Exercise goal:
One part of the entries below is wanted: the lines from the one containing "grey watering can: 5 -> 7" through the one containing "purple watering can: 3 -> 6". Write those out exactly and nothing else.

Available data:
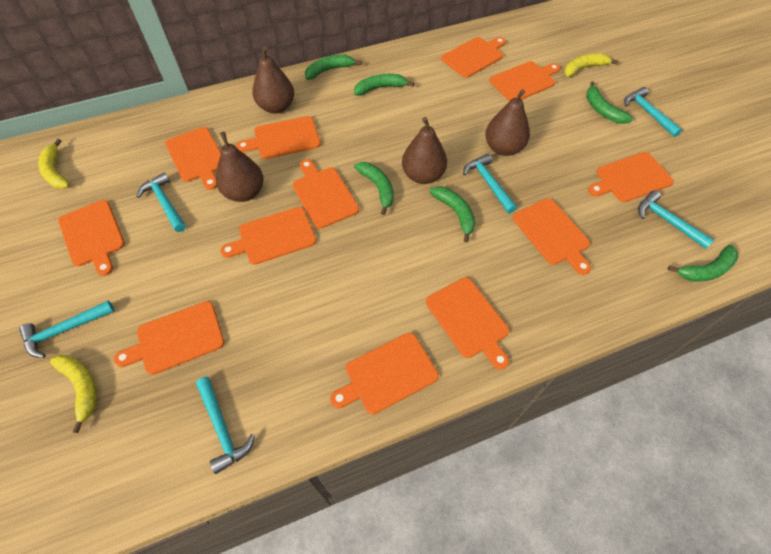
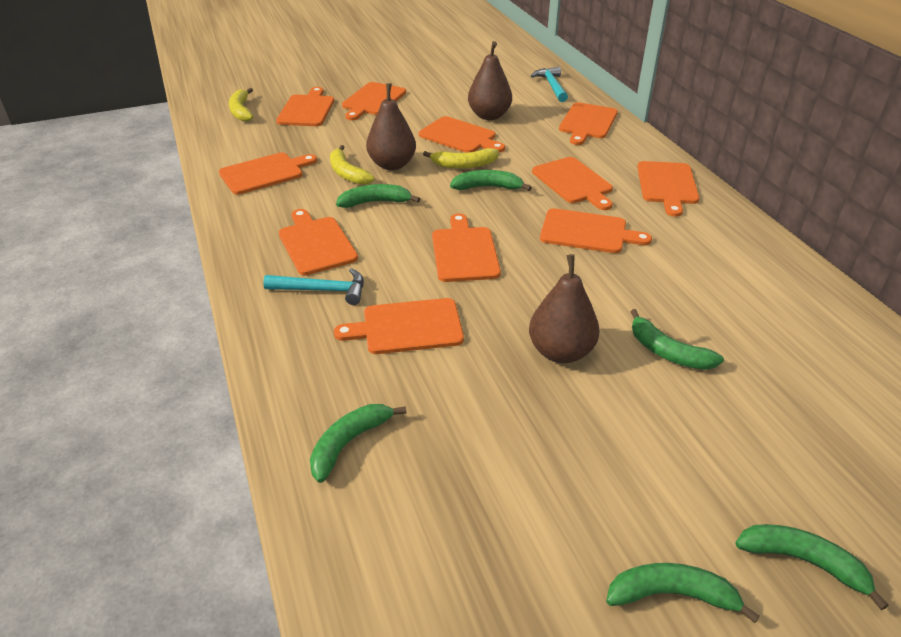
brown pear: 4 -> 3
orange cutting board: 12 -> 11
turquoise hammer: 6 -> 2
* * *
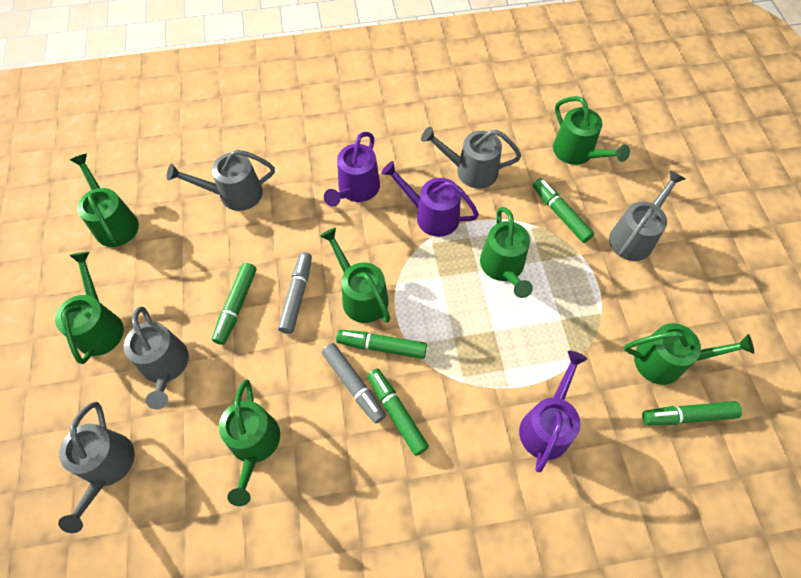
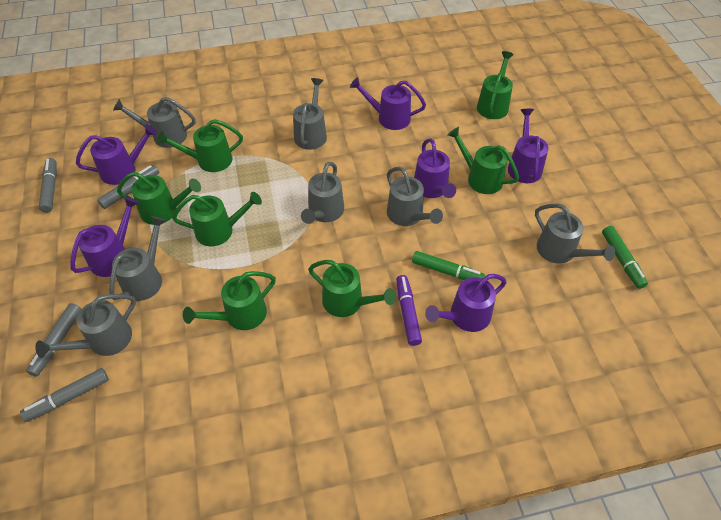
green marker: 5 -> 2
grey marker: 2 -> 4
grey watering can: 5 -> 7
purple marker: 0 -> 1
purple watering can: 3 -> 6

Solved problem:
grey watering can: 5 -> 7
purple marker: 0 -> 1
purple watering can: 3 -> 6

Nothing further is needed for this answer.